### INSTRUCTION
Take the lines below from the one with "(377, 487) = (174, 329): red button -> none" through the one with "(374, 403) = (531, 328): black" and print only them, exactly. Don't print the pictures.

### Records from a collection
::::::

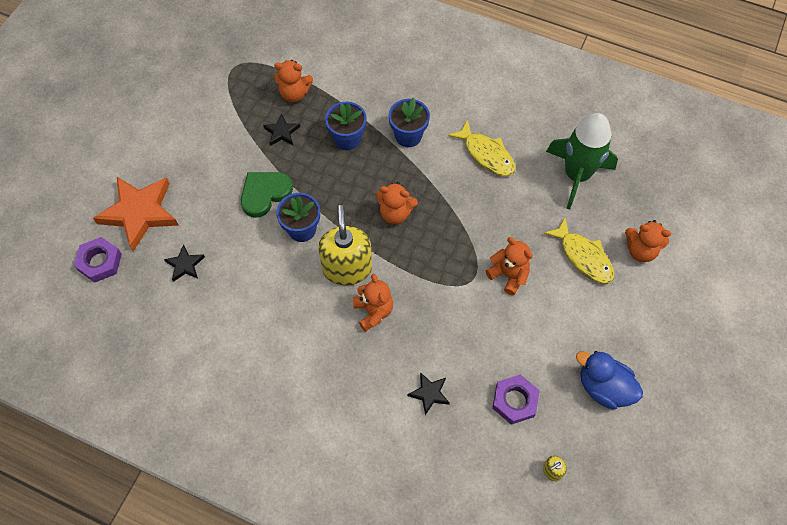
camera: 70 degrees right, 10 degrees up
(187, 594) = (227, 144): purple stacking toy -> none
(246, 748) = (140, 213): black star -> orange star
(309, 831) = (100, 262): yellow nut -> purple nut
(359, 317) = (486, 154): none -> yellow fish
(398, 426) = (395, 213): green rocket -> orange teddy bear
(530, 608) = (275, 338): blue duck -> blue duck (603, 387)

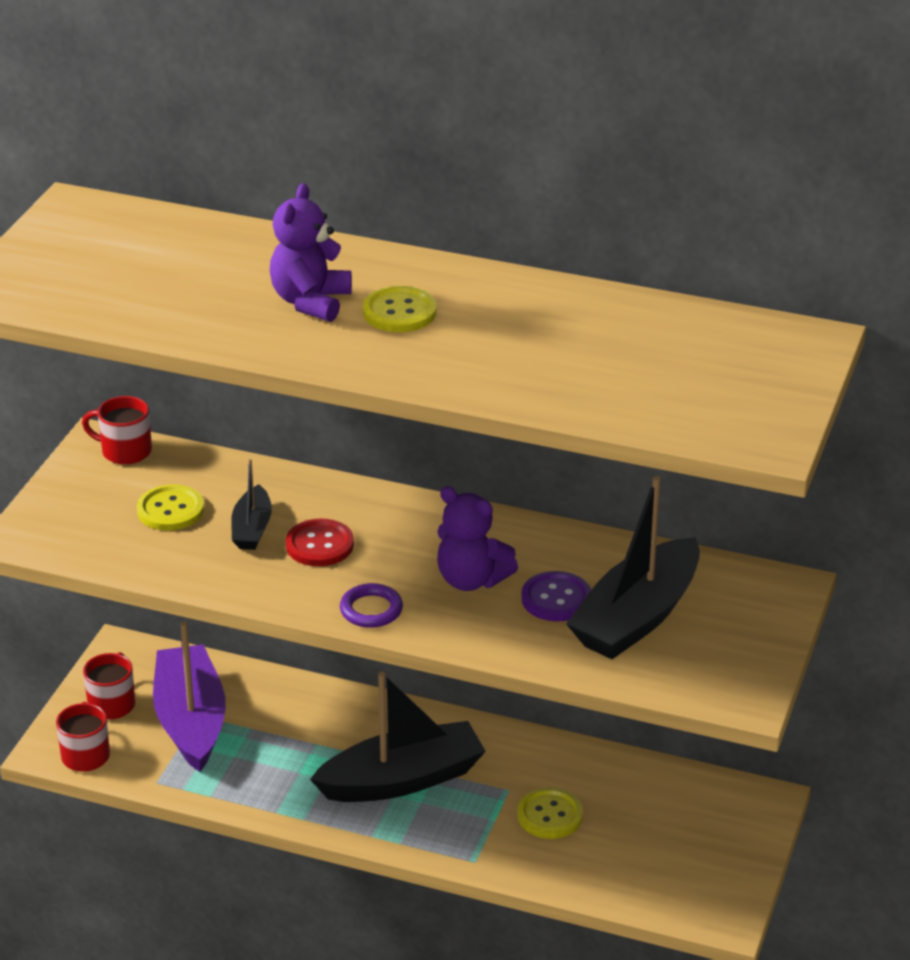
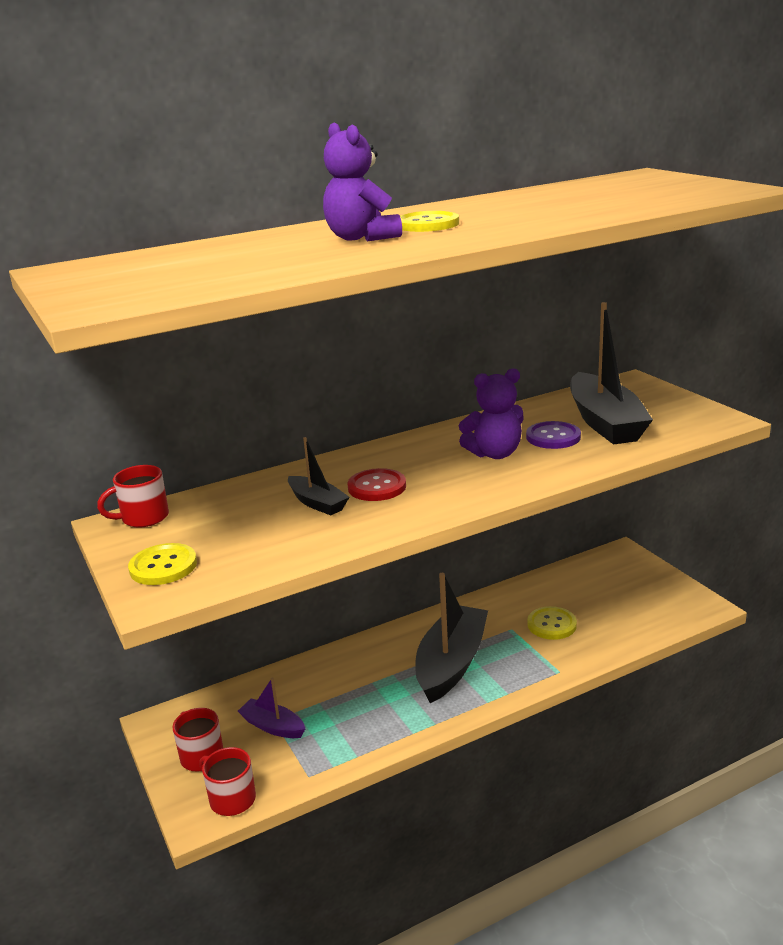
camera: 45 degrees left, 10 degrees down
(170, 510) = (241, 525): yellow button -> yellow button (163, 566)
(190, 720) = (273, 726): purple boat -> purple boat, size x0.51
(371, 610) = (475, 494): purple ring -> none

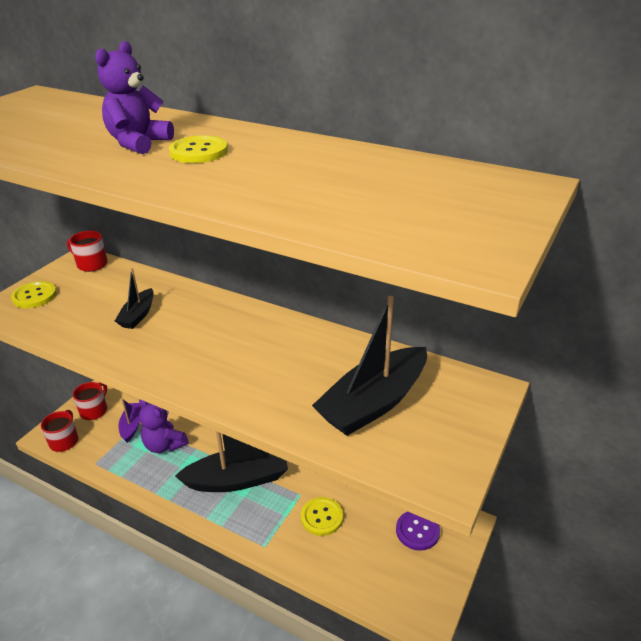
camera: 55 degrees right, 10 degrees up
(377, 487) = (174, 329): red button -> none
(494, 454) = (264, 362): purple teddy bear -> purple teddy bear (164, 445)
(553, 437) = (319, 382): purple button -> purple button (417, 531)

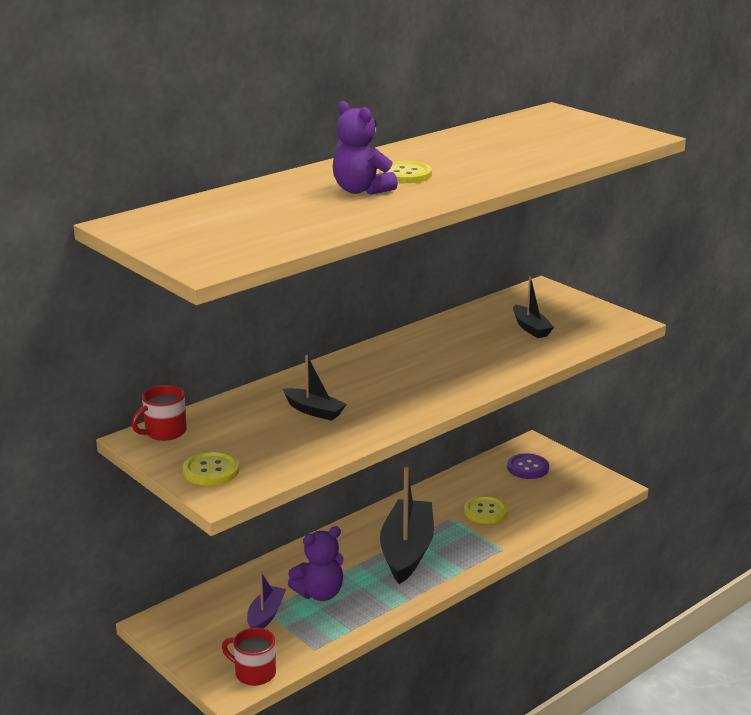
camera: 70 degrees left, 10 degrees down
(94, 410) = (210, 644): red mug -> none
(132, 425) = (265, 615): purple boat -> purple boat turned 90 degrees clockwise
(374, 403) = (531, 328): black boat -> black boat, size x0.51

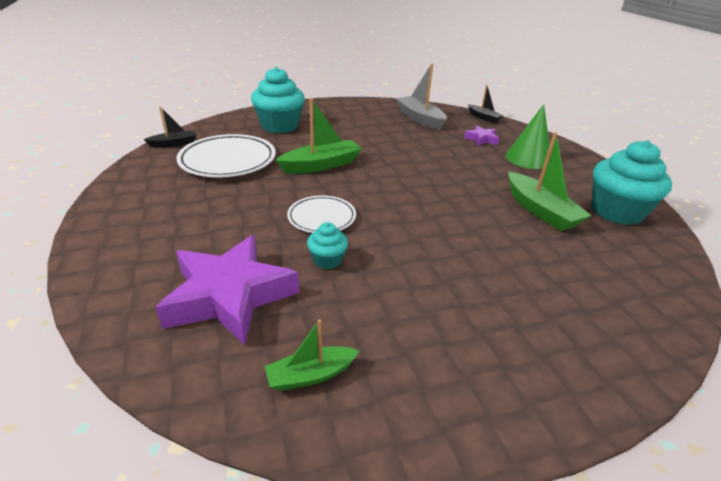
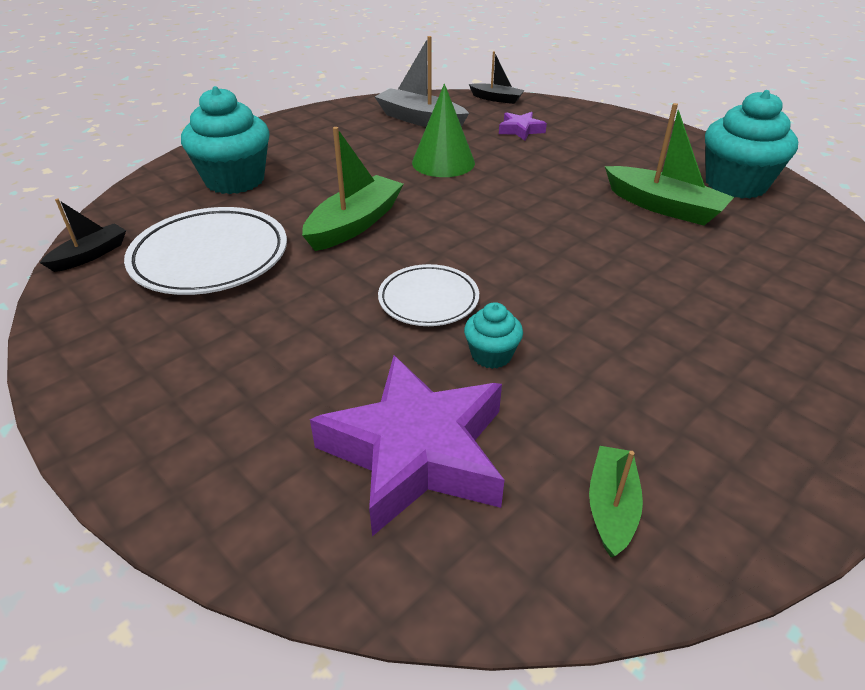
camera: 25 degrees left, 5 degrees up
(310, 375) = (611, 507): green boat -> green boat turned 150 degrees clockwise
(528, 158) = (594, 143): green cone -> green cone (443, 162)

::::::

### EXERCISE RESPONSE
(377, 487) = (174, 329): red button -> none
(494, 454) = (264, 362): purple teddy bear -> purple teddy bear (164, 445)
(553, 437) = (319, 382): purple button -> purple button (417, 531)

camera: 70 degrees left, 10 degrees down
(94, 410) = (210, 644): red mug -> none
(132, 425) = (265, 615): purple boat -> purple boat turned 90 degrees clockwise
(374, 403) = (531, 328): black boat -> black boat, size x0.51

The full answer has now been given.